* _Work instruction_: Please give back, word for word, only the lines starting at the one containing "R3: 18k (GND, VDD) -> 18k (RESET, VDD)" and ending at the one containing "U3 pin SCL: GND -> SCL" within the material below.

* _Input records_:
┄┄┄┄┄┄┄┄┄┄┄┄┄┄┄┄┄┄┄┄

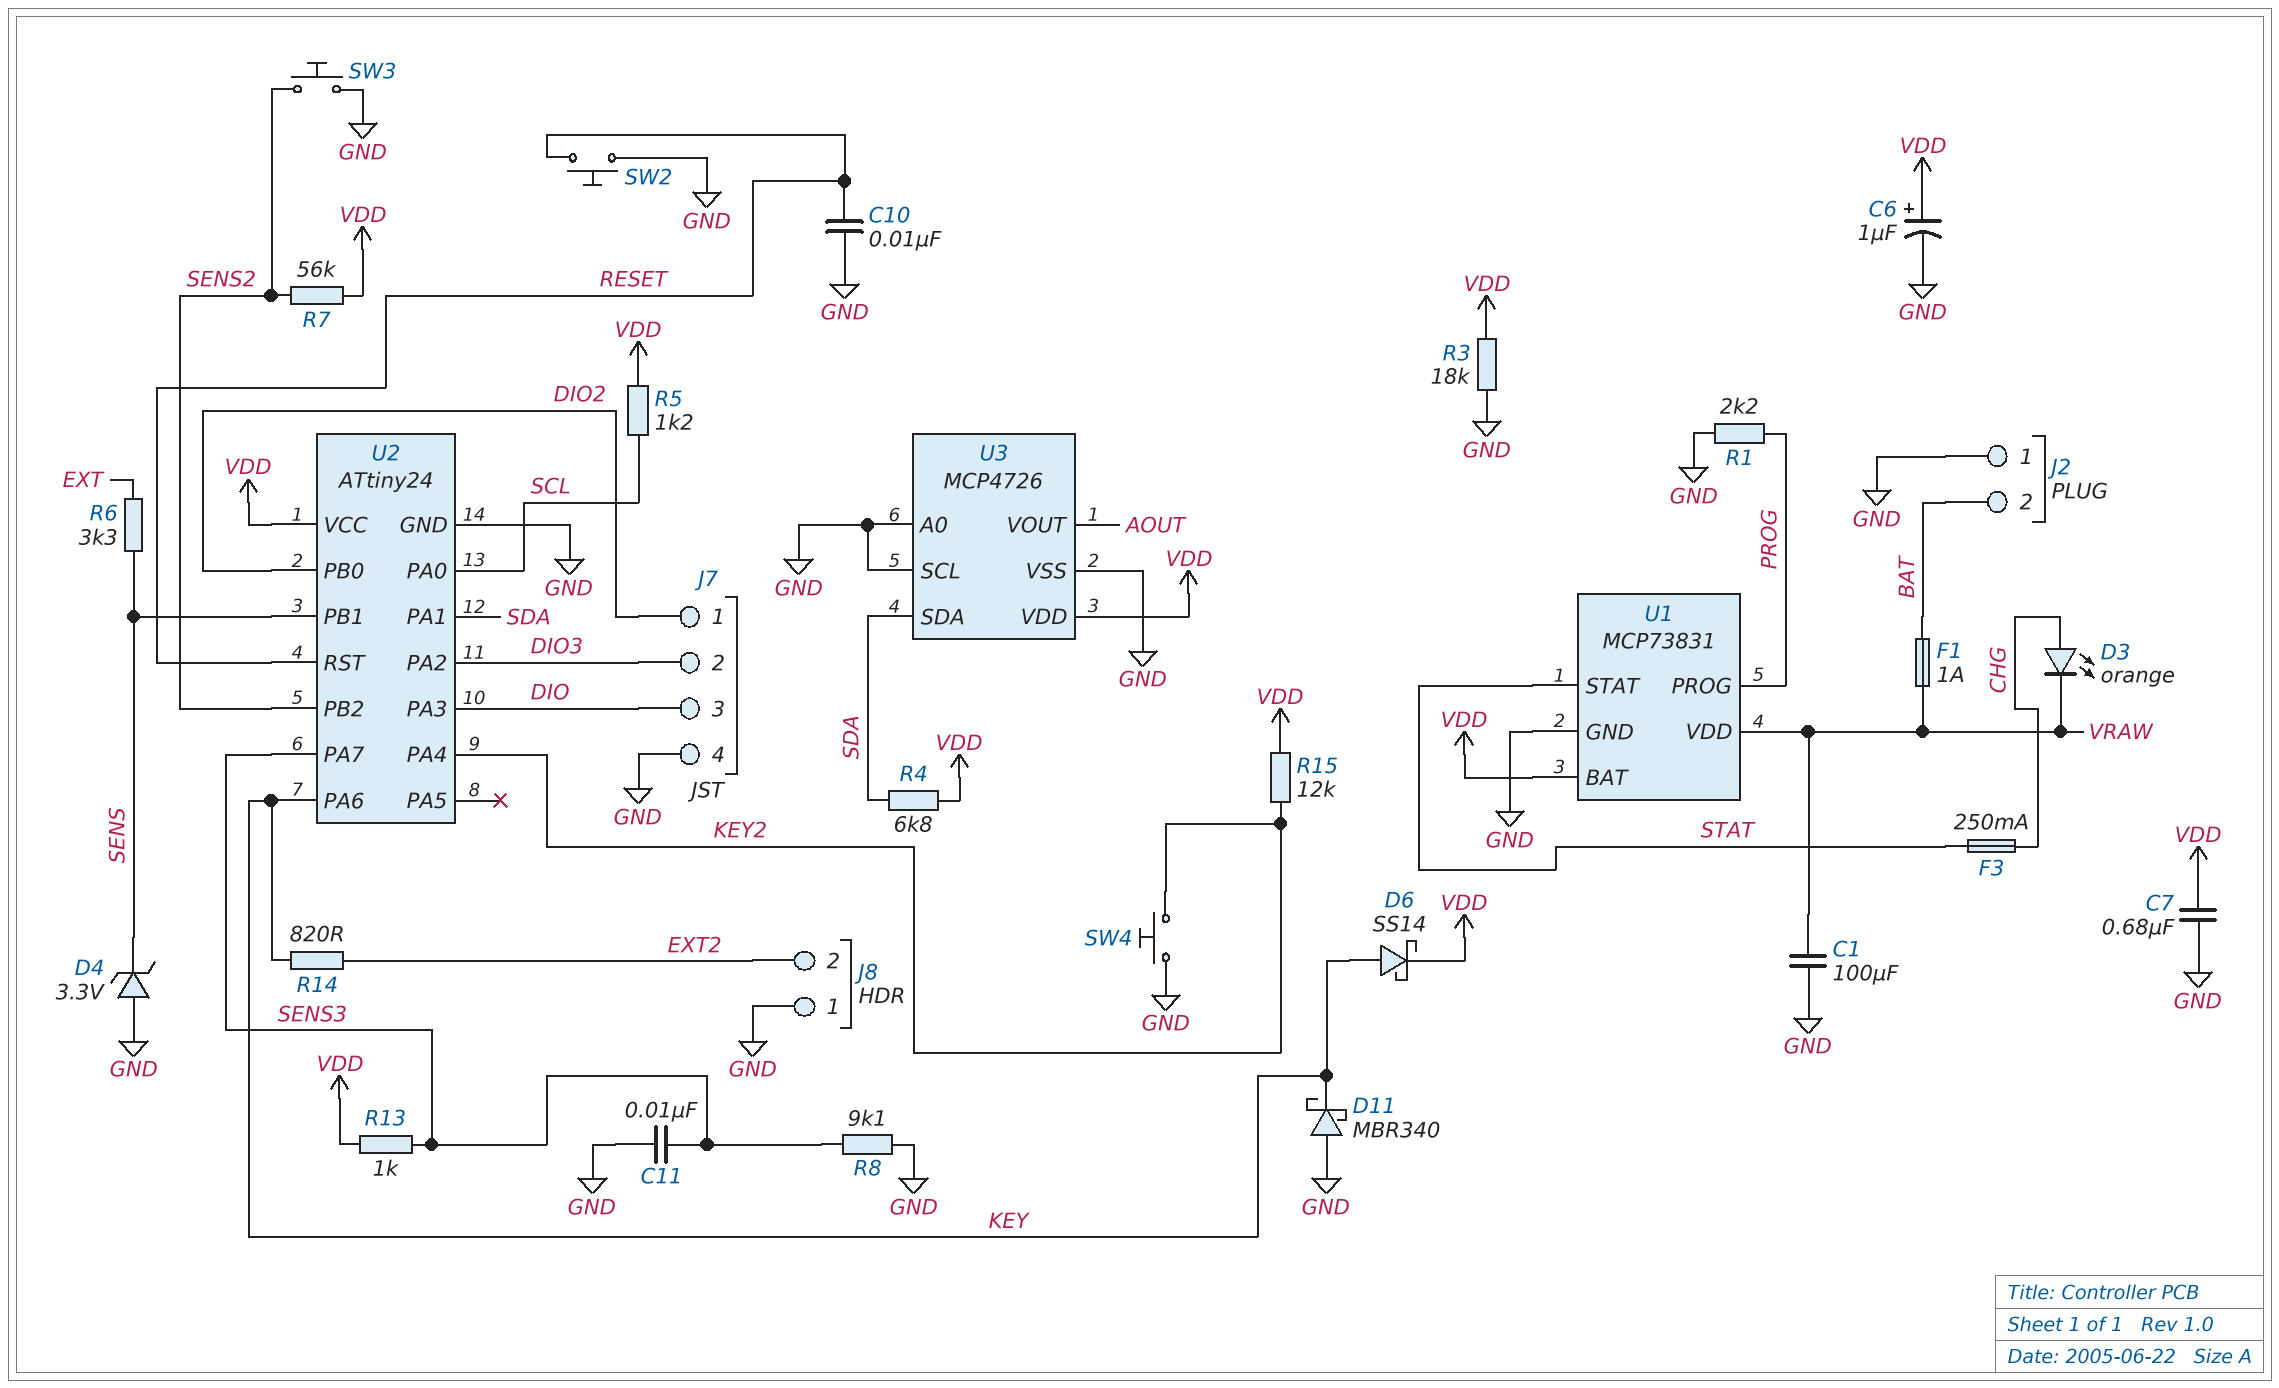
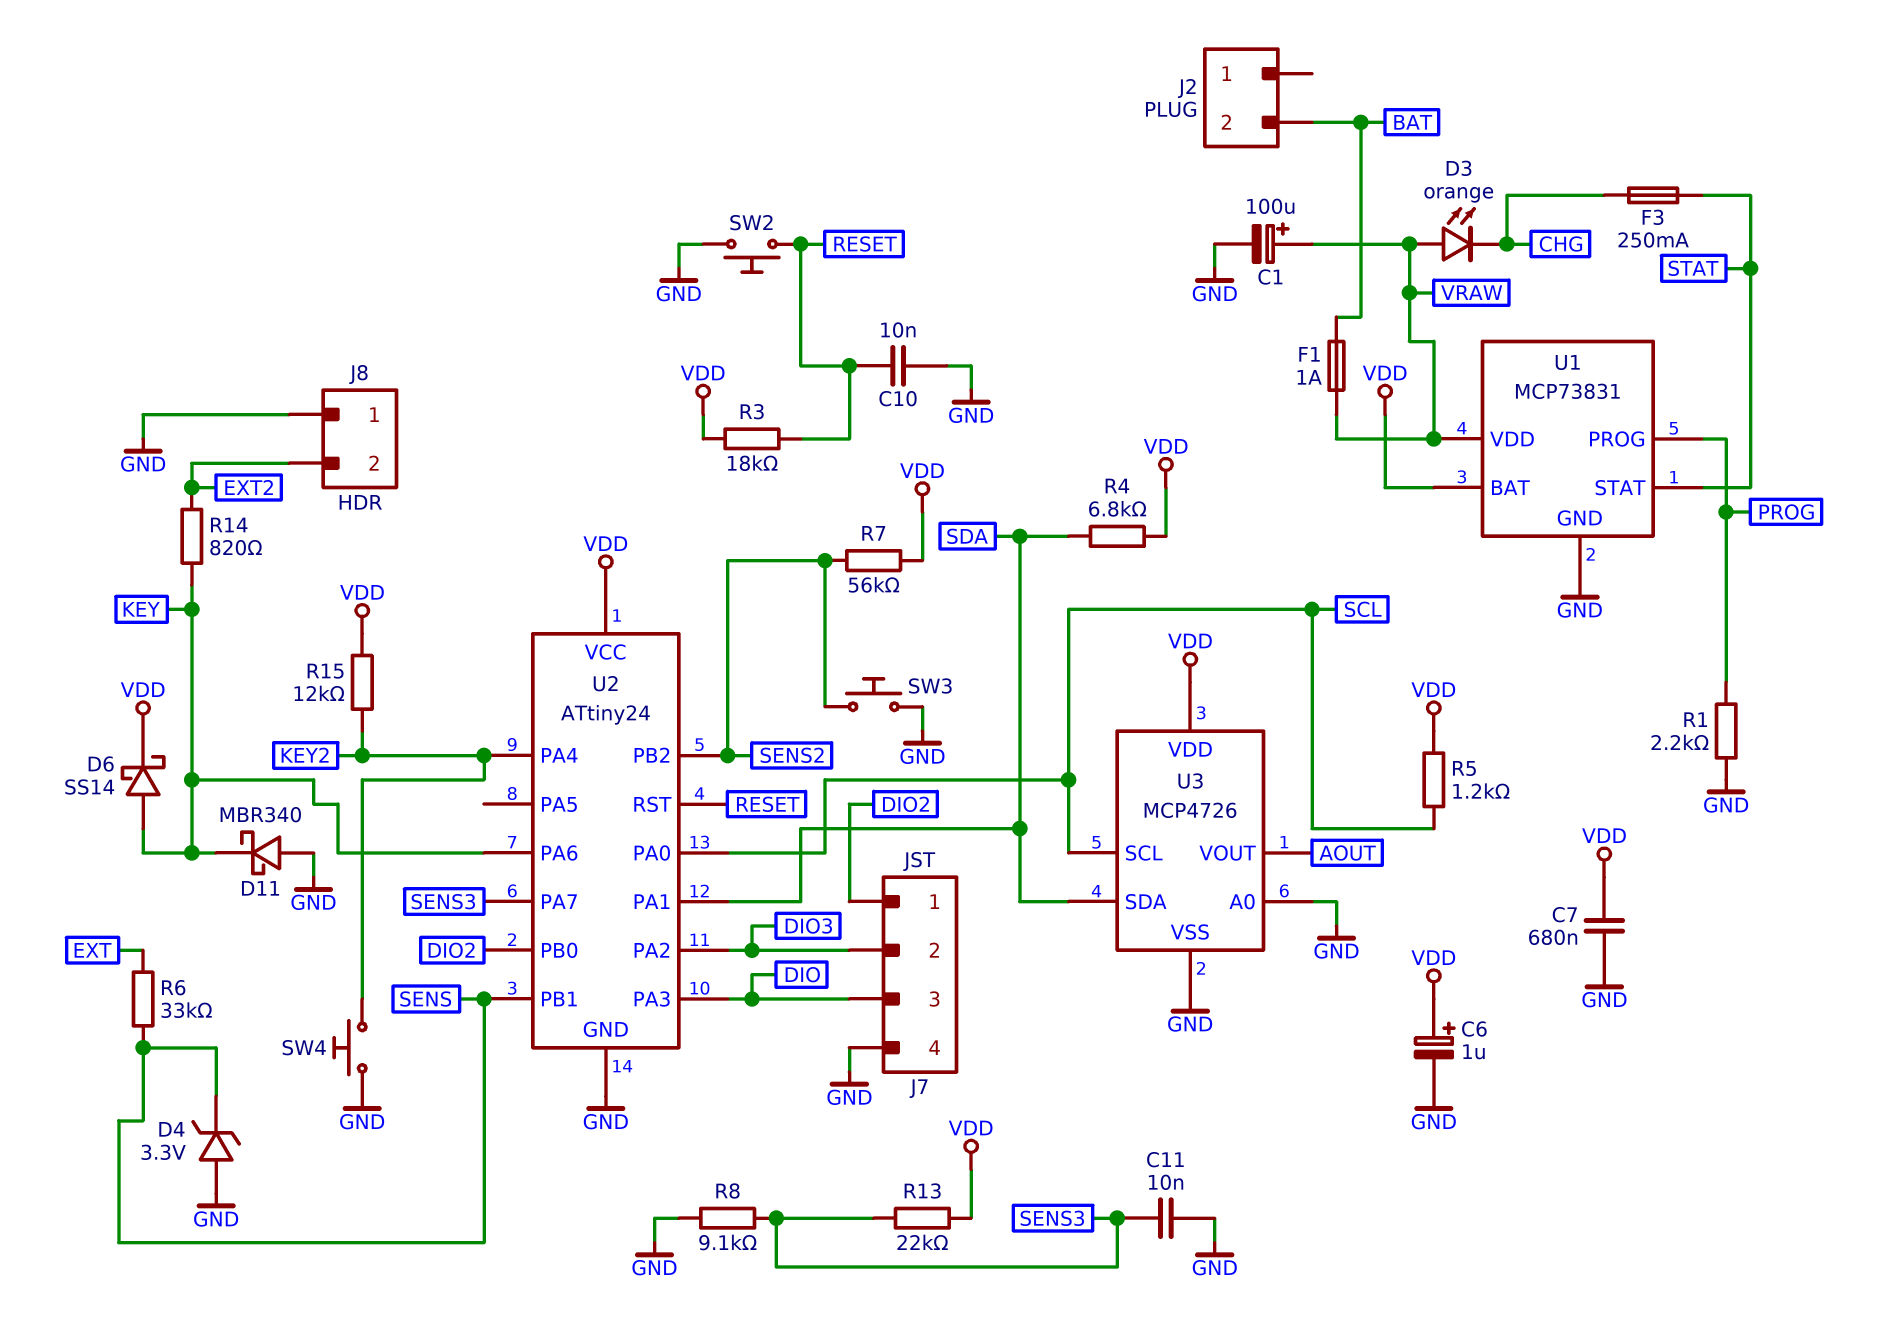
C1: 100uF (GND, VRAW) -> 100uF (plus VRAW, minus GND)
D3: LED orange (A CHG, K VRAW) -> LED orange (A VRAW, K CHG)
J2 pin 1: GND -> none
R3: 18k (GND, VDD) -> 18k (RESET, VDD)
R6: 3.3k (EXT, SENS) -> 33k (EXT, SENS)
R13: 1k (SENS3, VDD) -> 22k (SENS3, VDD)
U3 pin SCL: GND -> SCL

┄┄┄┄┄┄┄┄┄┄┄┄┄┄┄┄┄┄┄┄

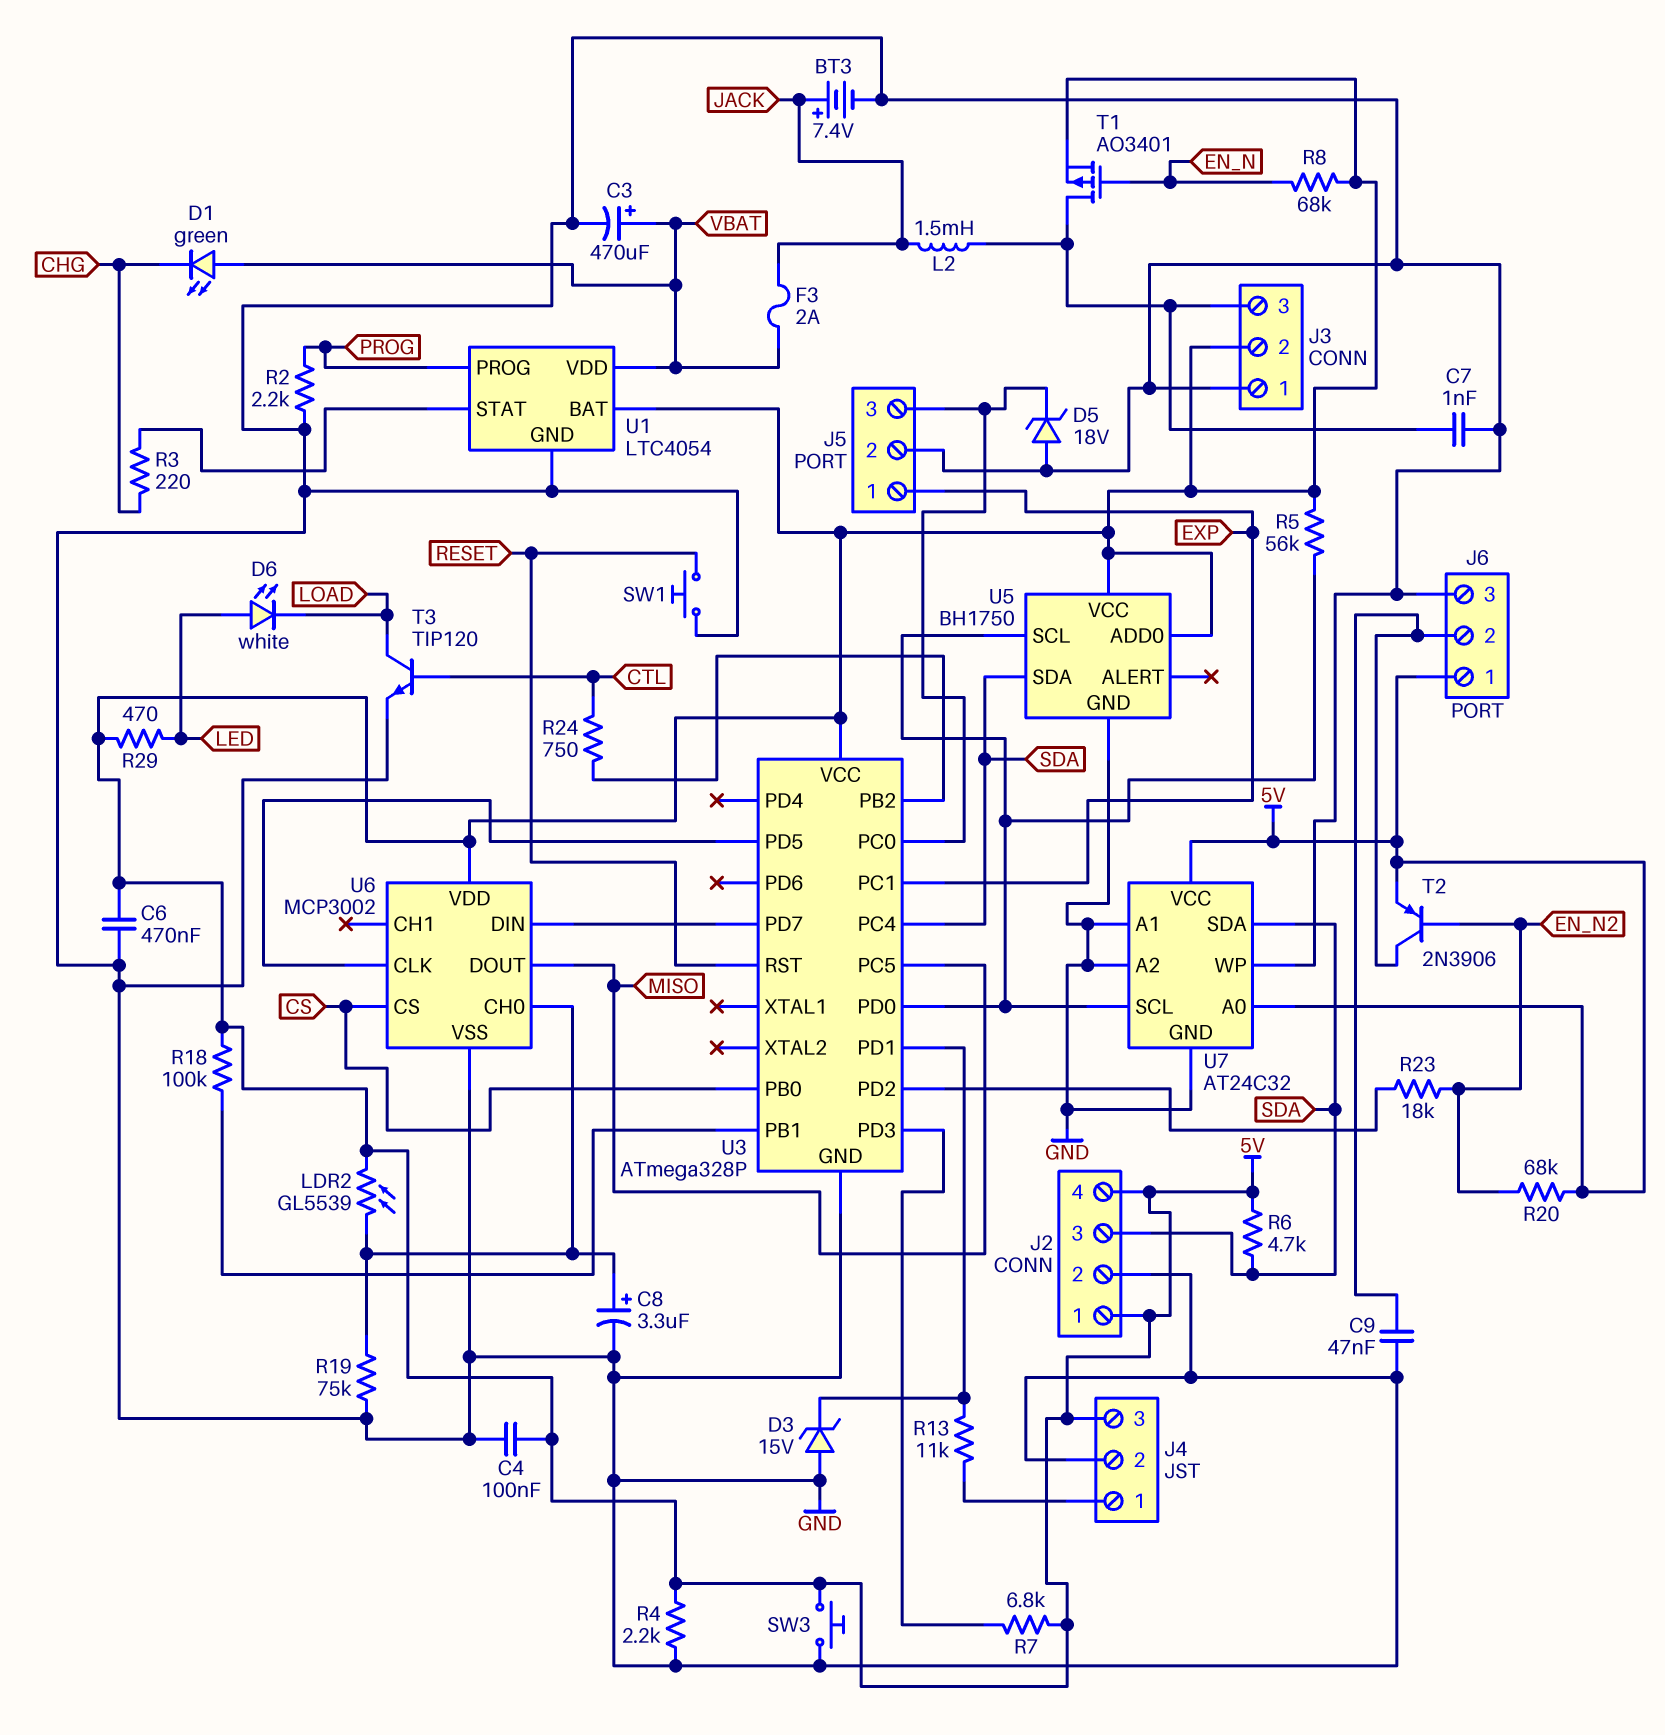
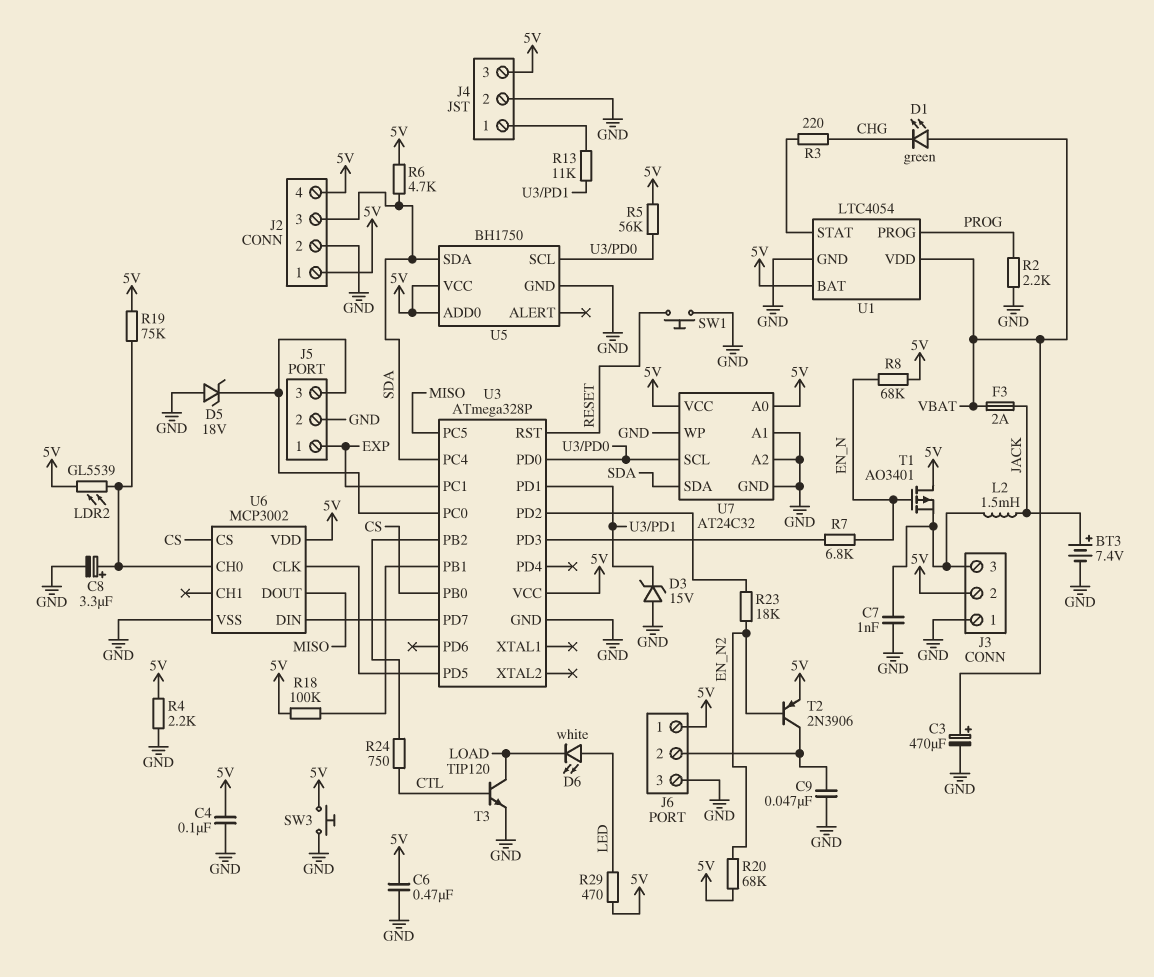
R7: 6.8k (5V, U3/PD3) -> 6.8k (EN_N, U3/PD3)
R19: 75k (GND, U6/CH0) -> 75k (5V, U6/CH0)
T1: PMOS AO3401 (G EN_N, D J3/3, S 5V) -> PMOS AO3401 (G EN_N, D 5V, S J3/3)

┄┄┄┄┄┄┄┄┄┄┄┄┄┄┄┄┄┄┄┄

* _Solution for this task_:
R3: 18k (GND, VDD) -> 18k (RESET, VDD)
R6: 3.3k (EXT, SENS) -> 33k (EXT, SENS)
R13: 1k (SENS3, VDD) -> 22k (SENS3, VDD)
U3 pin SCL: GND -> SCL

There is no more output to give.